-- SOURCE DATA follows --

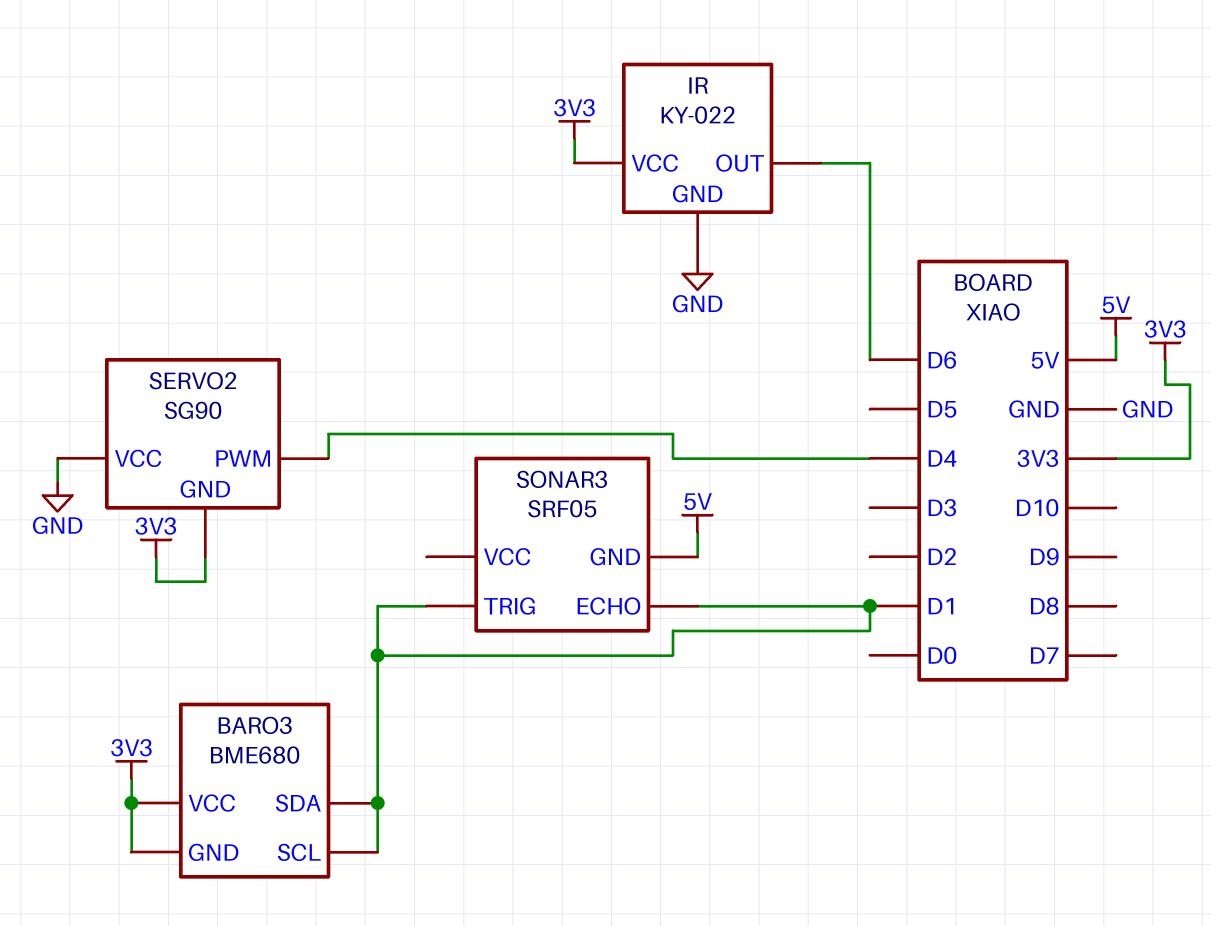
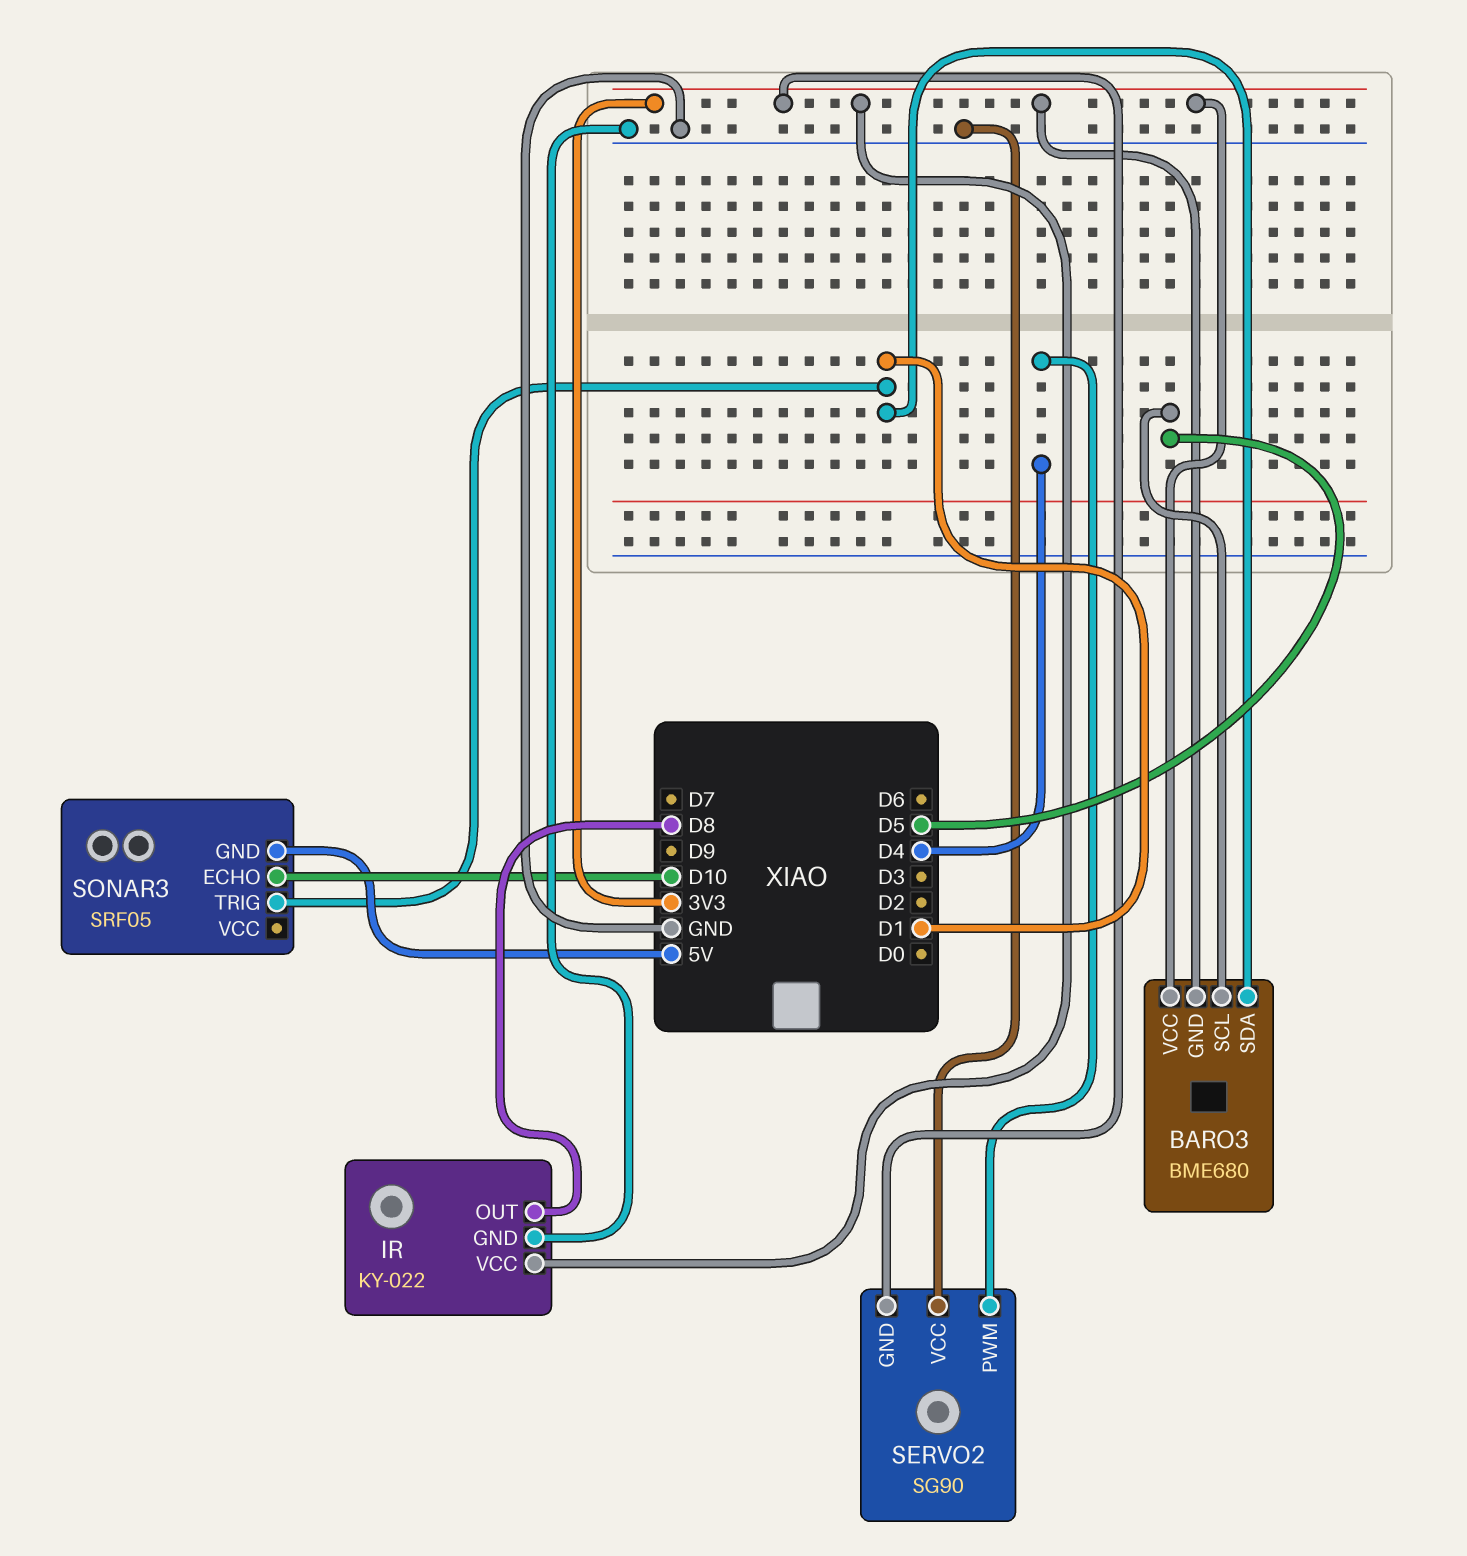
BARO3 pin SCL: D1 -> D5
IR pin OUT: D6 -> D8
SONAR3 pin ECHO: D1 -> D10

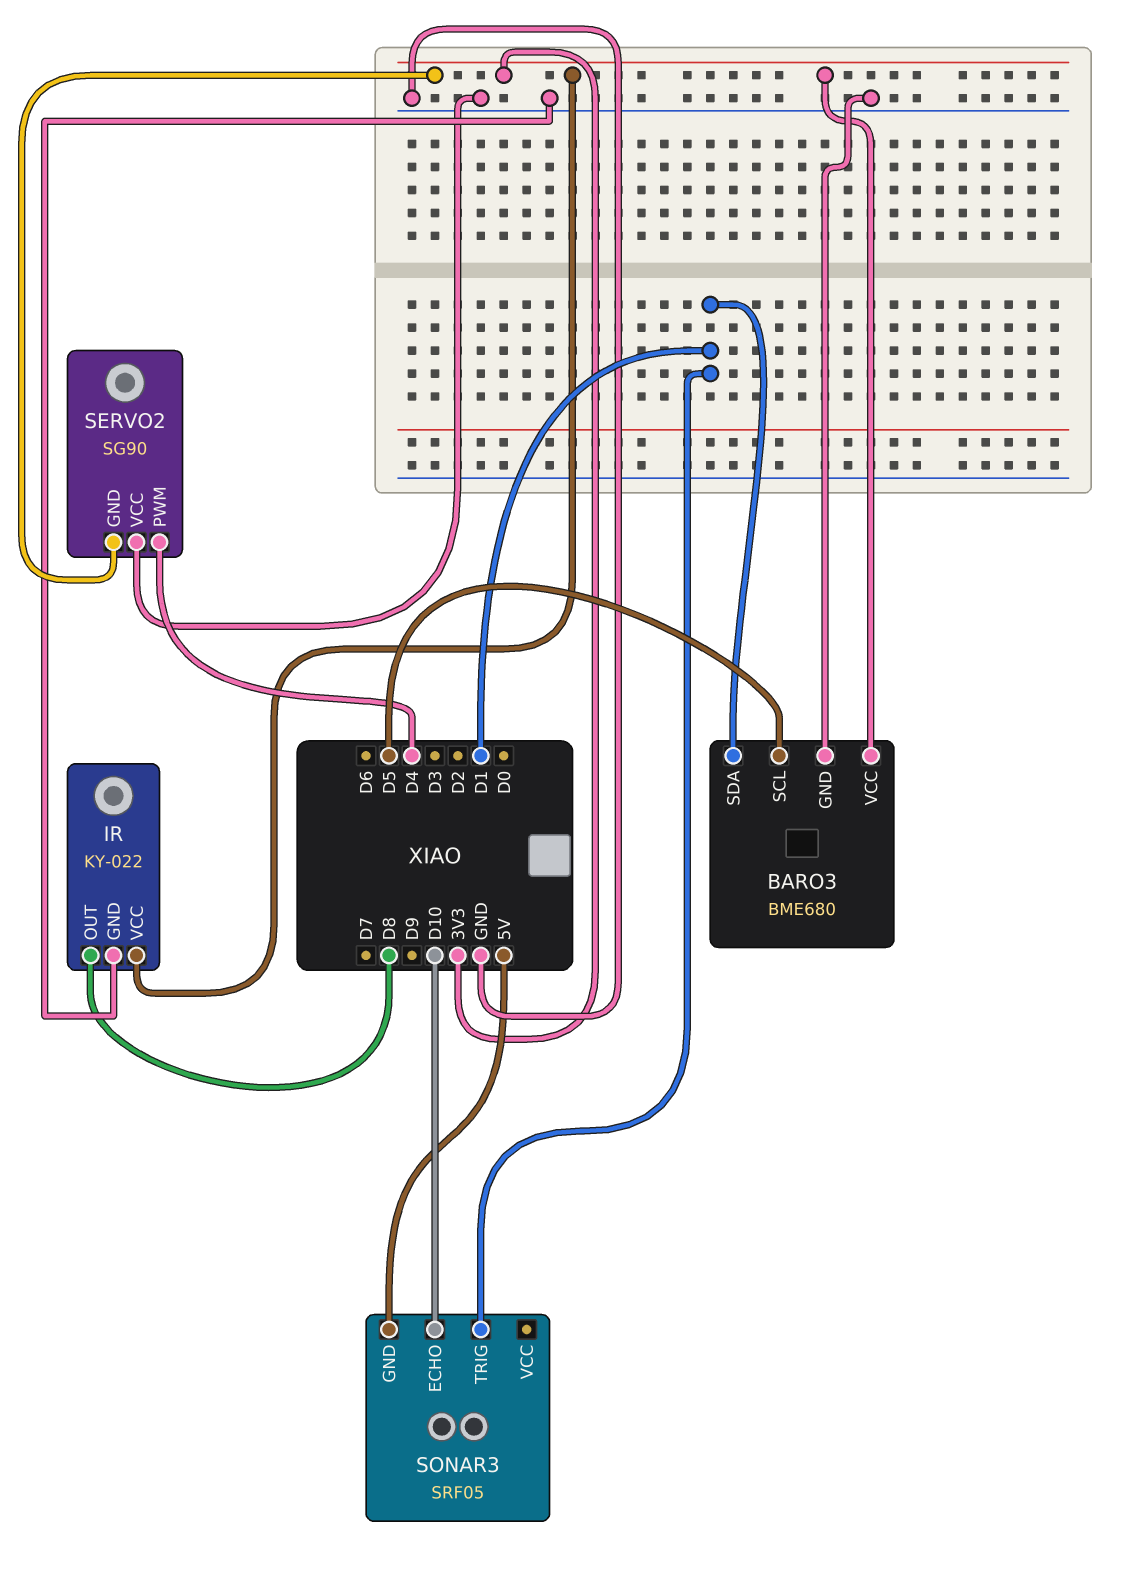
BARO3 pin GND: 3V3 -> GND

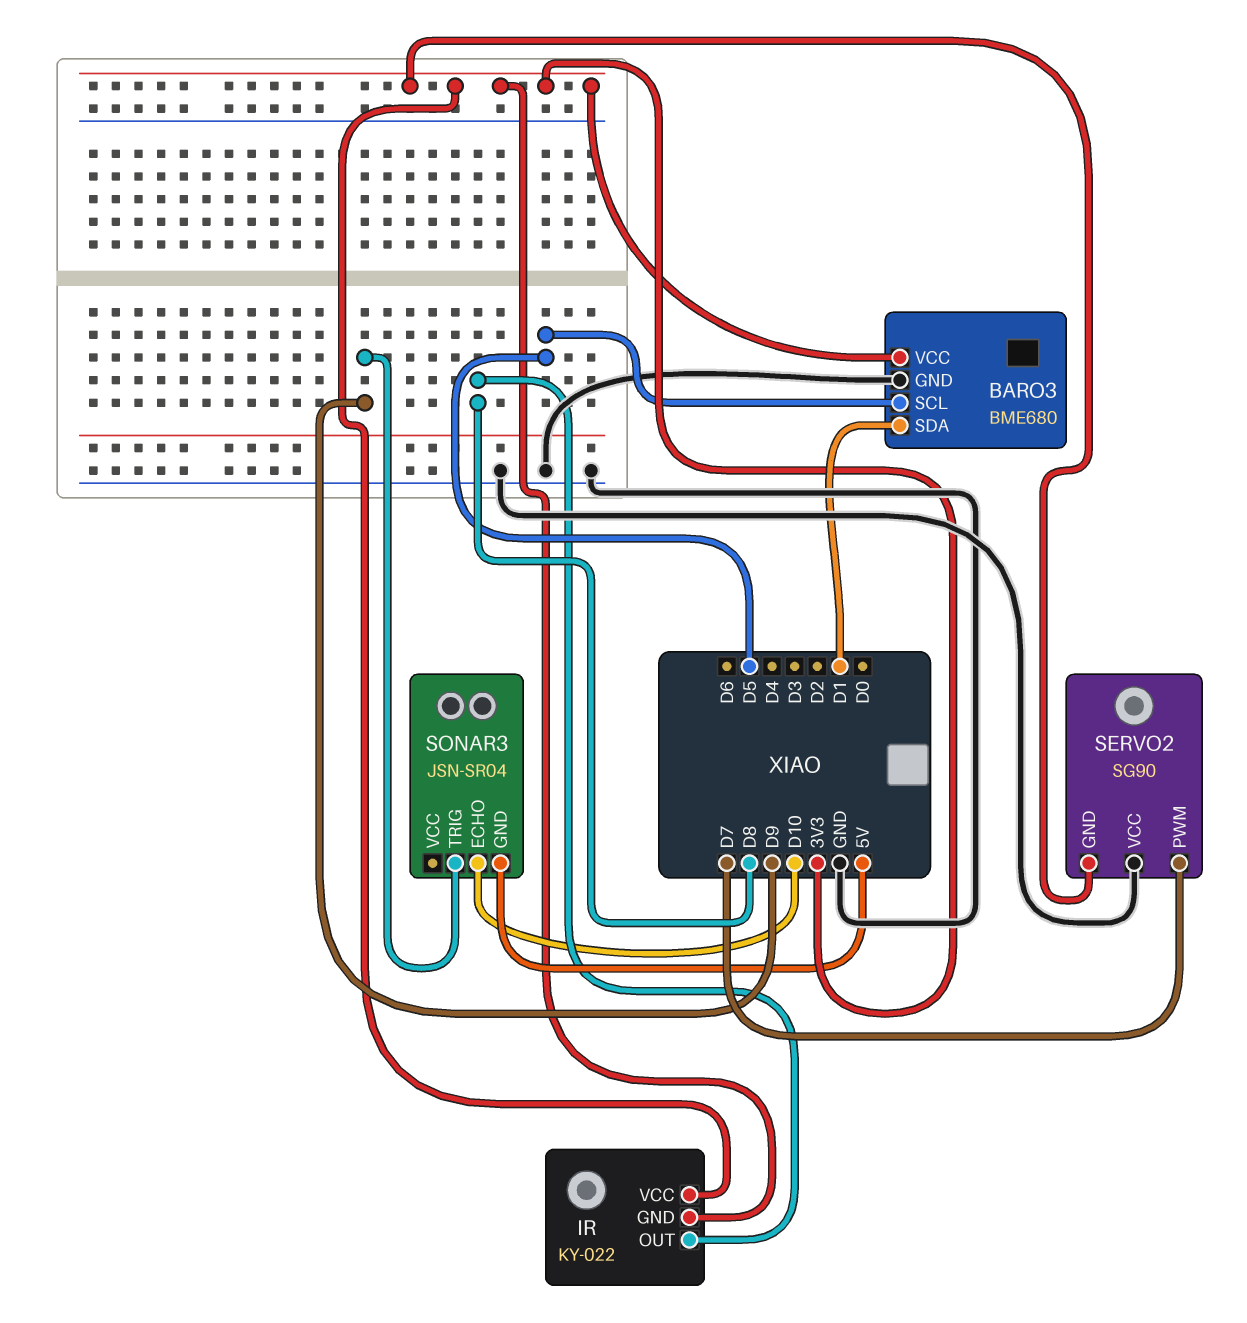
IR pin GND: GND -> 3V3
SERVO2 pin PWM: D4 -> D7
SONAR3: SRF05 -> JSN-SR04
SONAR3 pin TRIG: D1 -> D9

-- SOURCE DATA concluded --
-- SOURCE DATA follows --

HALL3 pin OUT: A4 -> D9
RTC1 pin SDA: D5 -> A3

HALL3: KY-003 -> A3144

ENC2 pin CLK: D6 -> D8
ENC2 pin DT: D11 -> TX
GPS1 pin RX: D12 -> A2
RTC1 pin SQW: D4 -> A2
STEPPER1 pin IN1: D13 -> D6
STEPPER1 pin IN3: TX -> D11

-- SOURCE DATA concluded --

- EXERCISE BRIEF
Find "ENC2 pin DT: D11 -> TX" in the entries above and copy that whole line exactly, then each line after it through the line that contains "STEPPER1 pin IN3: TX -> D11".

- SOLUTION FOR THIS TASK
ENC2 pin DT: D11 -> TX
GPS1 pin RX: D12 -> A2
RTC1 pin SQW: D4 -> A2
STEPPER1 pin IN1: D13 -> D6
STEPPER1 pin IN3: TX -> D11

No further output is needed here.